=== Section Start ===

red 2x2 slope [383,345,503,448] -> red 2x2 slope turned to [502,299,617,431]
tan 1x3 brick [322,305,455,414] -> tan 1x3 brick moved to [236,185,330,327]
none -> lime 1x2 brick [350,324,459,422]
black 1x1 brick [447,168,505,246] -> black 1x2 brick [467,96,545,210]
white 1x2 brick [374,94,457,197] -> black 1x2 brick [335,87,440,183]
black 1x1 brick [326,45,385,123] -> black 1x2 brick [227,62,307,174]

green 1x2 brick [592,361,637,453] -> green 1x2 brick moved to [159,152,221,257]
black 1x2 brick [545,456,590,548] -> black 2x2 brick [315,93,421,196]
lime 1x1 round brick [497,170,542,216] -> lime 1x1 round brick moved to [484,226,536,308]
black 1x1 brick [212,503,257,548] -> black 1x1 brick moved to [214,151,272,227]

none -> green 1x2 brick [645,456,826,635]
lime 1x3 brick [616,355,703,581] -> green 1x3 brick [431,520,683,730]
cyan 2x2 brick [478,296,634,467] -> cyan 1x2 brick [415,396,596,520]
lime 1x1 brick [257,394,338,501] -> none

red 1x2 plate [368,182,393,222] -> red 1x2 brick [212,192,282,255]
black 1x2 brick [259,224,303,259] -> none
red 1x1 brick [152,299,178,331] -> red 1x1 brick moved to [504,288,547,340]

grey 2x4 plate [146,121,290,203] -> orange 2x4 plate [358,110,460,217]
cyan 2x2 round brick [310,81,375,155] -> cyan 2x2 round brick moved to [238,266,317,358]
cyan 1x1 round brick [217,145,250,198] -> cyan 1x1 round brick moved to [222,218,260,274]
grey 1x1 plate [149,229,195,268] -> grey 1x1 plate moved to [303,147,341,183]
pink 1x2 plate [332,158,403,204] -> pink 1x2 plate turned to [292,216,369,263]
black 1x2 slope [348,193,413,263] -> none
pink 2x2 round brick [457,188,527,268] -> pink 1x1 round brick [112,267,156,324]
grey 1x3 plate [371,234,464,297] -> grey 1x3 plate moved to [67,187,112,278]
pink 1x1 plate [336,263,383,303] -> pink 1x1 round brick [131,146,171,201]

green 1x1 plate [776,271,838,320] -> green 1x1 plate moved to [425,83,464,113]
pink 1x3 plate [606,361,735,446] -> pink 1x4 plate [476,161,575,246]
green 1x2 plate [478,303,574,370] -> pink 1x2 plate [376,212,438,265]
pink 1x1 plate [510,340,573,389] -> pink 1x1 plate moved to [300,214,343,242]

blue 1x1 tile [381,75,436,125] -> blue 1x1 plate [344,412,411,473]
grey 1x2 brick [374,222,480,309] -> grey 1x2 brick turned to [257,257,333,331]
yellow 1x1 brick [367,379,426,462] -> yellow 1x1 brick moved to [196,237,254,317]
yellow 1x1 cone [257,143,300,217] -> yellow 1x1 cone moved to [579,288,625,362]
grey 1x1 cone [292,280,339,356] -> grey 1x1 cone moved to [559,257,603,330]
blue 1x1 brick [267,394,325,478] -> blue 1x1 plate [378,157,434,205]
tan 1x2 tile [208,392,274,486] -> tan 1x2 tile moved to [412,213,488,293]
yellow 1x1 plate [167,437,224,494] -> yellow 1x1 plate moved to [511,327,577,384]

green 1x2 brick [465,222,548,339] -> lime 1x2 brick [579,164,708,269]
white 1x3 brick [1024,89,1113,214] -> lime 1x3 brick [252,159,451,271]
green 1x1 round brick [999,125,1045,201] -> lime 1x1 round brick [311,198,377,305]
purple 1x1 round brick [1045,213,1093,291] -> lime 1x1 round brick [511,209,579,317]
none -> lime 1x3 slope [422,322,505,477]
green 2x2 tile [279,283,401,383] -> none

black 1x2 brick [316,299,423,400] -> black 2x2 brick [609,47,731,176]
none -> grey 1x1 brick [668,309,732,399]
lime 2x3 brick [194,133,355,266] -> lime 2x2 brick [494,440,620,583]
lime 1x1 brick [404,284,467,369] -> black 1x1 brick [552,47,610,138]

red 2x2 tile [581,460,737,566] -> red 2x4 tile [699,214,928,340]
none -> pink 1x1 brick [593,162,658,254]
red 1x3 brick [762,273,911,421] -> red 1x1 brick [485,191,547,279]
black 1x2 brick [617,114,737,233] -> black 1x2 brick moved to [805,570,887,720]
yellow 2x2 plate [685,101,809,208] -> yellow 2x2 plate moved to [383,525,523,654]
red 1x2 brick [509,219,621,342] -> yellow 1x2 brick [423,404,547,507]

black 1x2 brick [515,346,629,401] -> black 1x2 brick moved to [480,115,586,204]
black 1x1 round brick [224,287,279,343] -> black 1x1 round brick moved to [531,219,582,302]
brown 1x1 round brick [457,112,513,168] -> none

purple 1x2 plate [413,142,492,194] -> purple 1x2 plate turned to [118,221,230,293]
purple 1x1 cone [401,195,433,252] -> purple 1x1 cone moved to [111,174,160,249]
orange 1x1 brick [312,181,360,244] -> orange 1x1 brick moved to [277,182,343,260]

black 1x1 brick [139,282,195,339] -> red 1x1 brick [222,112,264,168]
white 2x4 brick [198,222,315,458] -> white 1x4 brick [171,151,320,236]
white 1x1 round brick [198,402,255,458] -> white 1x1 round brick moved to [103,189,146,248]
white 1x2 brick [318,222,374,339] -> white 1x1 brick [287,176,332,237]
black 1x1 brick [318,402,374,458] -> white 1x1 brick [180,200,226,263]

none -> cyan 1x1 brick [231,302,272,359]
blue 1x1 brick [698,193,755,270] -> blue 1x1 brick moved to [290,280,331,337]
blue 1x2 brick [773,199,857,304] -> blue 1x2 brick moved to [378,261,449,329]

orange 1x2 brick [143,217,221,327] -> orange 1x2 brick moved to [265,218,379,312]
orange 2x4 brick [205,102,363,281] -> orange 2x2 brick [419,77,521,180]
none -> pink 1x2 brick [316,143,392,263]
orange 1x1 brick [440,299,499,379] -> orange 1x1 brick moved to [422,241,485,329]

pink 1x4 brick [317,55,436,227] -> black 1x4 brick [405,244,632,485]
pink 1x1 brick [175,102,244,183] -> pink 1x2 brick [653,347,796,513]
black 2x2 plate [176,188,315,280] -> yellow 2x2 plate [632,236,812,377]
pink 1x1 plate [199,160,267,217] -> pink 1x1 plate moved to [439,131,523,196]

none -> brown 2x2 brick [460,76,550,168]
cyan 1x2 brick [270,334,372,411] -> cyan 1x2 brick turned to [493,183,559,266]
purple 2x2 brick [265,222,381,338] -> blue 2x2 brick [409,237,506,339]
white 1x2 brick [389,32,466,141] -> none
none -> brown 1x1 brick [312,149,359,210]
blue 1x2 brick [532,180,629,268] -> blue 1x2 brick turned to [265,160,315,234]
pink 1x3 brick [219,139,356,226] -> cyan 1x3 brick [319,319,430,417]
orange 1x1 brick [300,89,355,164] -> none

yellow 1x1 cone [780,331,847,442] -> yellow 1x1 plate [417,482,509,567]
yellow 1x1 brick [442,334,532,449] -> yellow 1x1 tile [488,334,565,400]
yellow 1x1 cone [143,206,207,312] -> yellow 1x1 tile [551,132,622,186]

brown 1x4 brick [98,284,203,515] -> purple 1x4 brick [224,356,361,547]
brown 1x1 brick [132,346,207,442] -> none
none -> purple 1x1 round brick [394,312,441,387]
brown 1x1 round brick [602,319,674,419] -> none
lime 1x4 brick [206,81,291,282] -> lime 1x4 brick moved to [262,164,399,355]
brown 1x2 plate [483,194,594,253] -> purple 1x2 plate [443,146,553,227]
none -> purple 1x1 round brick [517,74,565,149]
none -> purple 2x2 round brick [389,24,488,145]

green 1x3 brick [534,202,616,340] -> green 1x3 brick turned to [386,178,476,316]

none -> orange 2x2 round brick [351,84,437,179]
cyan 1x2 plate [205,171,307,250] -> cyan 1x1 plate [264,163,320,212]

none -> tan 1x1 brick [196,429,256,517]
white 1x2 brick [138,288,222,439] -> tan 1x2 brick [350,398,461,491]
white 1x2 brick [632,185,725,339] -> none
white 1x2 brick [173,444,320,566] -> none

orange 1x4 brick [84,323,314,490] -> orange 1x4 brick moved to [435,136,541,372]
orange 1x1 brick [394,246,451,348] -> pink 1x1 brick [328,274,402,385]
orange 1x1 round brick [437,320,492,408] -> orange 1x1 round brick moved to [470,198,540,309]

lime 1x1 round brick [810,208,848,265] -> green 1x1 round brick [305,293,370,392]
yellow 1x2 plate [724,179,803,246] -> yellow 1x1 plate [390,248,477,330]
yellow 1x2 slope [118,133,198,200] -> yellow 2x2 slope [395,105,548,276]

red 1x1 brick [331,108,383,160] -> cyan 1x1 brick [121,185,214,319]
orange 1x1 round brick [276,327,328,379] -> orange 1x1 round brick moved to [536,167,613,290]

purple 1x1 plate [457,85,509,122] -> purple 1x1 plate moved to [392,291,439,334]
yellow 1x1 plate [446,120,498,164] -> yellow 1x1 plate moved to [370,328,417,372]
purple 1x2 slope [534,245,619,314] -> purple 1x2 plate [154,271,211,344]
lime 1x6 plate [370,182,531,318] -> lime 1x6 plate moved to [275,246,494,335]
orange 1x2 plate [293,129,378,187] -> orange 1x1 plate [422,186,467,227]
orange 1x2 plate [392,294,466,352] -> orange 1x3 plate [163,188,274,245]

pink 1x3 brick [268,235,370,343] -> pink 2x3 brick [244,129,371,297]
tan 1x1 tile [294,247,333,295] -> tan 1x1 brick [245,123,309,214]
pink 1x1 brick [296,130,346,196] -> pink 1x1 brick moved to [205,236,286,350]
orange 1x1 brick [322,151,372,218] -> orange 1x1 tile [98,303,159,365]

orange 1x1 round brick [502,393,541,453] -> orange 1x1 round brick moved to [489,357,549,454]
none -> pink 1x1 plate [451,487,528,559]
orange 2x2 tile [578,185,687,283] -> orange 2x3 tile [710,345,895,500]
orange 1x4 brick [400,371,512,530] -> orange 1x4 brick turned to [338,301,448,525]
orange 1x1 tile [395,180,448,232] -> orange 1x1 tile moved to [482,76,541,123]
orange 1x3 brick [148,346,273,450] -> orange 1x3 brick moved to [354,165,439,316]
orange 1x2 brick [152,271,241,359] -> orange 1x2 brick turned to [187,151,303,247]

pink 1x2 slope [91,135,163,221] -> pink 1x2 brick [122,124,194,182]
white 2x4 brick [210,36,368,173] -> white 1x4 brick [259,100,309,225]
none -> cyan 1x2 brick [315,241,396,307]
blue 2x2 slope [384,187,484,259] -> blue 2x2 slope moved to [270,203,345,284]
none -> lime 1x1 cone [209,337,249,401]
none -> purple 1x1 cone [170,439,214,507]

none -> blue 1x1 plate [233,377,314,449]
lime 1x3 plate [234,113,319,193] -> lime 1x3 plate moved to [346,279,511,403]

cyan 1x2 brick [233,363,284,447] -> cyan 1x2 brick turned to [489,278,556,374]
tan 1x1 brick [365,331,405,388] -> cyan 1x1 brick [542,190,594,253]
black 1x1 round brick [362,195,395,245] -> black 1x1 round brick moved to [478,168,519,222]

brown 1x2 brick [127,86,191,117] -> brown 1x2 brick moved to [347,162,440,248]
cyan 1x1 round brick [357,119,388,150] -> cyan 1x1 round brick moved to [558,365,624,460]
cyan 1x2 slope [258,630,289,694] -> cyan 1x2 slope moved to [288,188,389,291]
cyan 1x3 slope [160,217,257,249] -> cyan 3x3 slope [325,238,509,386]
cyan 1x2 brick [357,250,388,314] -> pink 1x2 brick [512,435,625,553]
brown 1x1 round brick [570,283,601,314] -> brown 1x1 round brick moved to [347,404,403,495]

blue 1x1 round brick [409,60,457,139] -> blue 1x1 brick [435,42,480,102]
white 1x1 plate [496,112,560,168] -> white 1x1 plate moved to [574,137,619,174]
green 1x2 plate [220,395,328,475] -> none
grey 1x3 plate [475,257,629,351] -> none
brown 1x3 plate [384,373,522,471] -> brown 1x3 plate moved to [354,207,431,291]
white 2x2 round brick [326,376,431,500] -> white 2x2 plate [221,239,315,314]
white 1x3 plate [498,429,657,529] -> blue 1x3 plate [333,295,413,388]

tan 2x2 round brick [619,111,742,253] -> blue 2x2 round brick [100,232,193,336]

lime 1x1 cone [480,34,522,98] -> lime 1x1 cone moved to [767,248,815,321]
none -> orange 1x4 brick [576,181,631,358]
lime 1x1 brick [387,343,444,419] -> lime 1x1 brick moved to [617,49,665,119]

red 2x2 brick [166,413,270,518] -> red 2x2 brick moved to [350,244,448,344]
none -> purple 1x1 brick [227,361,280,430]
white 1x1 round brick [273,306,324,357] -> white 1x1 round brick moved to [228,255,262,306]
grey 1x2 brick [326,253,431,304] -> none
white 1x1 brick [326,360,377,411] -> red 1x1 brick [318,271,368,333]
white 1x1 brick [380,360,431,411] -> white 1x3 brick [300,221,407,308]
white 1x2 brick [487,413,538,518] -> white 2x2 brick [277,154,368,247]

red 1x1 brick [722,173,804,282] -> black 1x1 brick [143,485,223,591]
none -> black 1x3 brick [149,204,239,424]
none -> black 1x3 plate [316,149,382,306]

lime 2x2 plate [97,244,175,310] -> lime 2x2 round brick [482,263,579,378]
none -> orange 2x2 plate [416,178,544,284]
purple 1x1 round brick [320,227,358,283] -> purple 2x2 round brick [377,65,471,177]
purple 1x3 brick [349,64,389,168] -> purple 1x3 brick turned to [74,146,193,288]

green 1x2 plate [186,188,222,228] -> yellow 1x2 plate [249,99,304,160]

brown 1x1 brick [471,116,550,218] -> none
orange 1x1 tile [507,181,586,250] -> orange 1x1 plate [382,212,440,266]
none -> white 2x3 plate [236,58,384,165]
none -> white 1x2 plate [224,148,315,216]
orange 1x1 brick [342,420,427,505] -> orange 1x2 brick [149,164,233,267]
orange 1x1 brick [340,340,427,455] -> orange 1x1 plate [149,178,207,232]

=== Section End ===

# [Task brief]
Extract exactly and only the lines above from the line containing "none -> purple 1x1 brick [227,361,280,430]" through the line containing "brown 1x1 brick [471,116,550,218] -> none", both end lines included.

# [Solution]
none -> purple 1x1 brick [227,361,280,430]
white 1x1 round brick [273,306,324,357] -> white 1x1 round brick moved to [228,255,262,306]
grey 1x2 brick [326,253,431,304] -> none
white 1x1 brick [326,360,377,411] -> red 1x1 brick [318,271,368,333]
white 1x1 brick [380,360,431,411] -> white 1x3 brick [300,221,407,308]
white 1x2 brick [487,413,538,518] -> white 2x2 brick [277,154,368,247]

red 1x1 brick [722,173,804,282] -> black 1x1 brick [143,485,223,591]
none -> black 1x3 brick [149,204,239,424]
none -> black 1x3 plate [316,149,382,306]

lime 2x2 plate [97,244,175,310] -> lime 2x2 round brick [482,263,579,378]
none -> orange 2x2 plate [416,178,544,284]
purple 1x1 round brick [320,227,358,283] -> purple 2x2 round brick [377,65,471,177]
purple 1x3 brick [349,64,389,168] -> purple 1x3 brick turned to [74,146,193,288]

green 1x2 plate [186,188,222,228] -> yellow 1x2 plate [249,99,304,160]

brown 1x1 brick [471,116,550,218] -> none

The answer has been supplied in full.